--- What is required ---
Your answer is the lines below, exactly, from the one that contains "pink plate E4:G5" through the one that contains "pink plate H5:I5", both included.

Records shown START

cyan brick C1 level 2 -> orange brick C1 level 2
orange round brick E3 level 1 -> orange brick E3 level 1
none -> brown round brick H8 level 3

Records shown END
Records shown START

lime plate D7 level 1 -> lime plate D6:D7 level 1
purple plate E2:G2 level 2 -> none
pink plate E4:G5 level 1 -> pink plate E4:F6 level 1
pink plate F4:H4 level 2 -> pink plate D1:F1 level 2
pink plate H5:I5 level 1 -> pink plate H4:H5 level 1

Records shown END
Records shown START

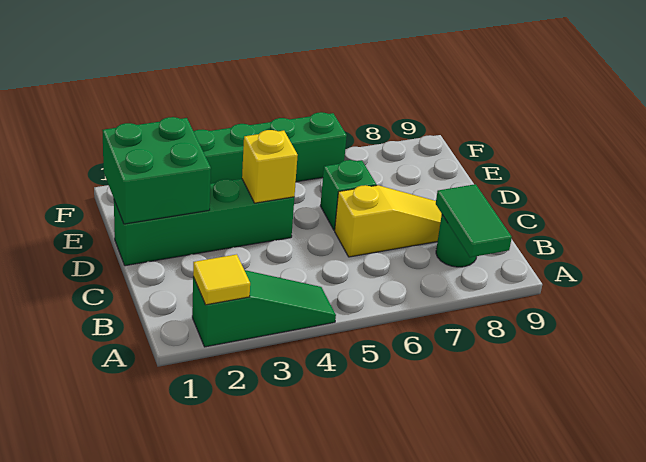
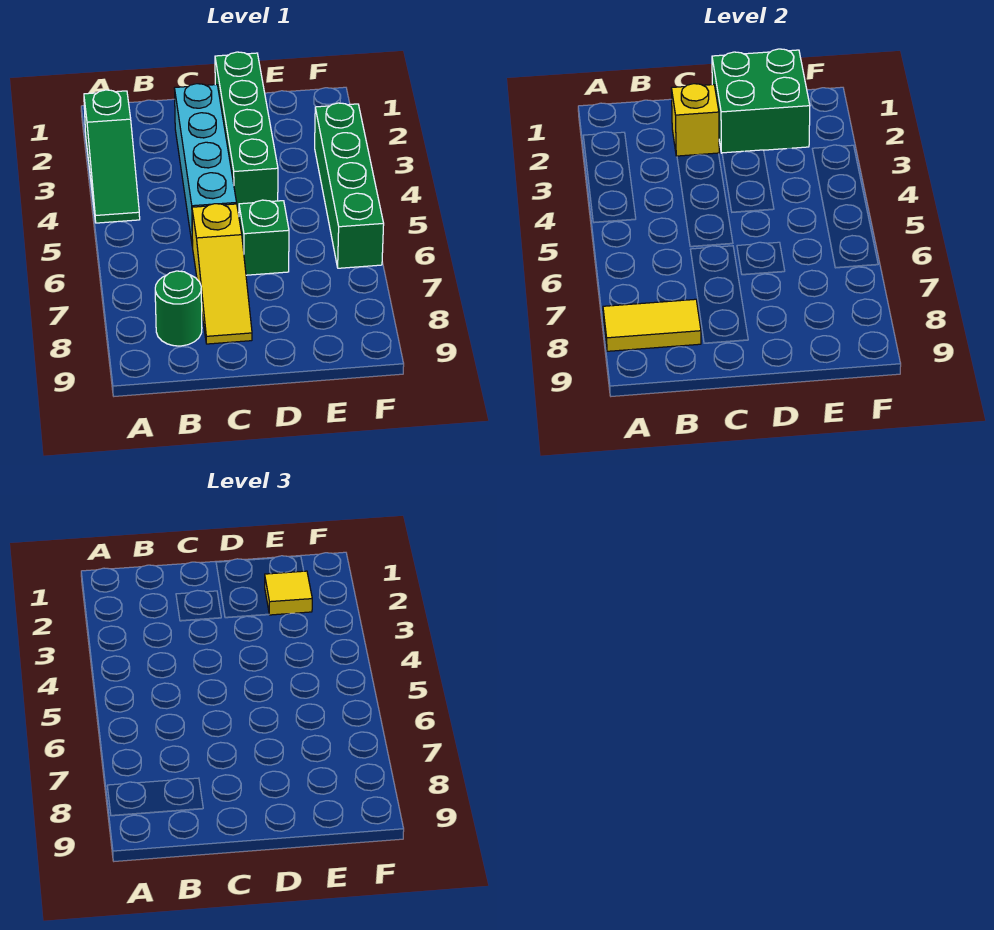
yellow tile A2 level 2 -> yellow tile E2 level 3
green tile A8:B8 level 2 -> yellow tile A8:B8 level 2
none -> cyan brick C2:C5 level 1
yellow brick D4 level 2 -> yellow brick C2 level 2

Records shown END

--- Answer space ---
pink plate E4:G5 level 1 -> pink plate E4:F6 level 1
pink plate F4:H4 level 2 -> pink plate D1:F1 level 2
pink plate H5:I5 level 1 -> pink plate H4:H5 level 1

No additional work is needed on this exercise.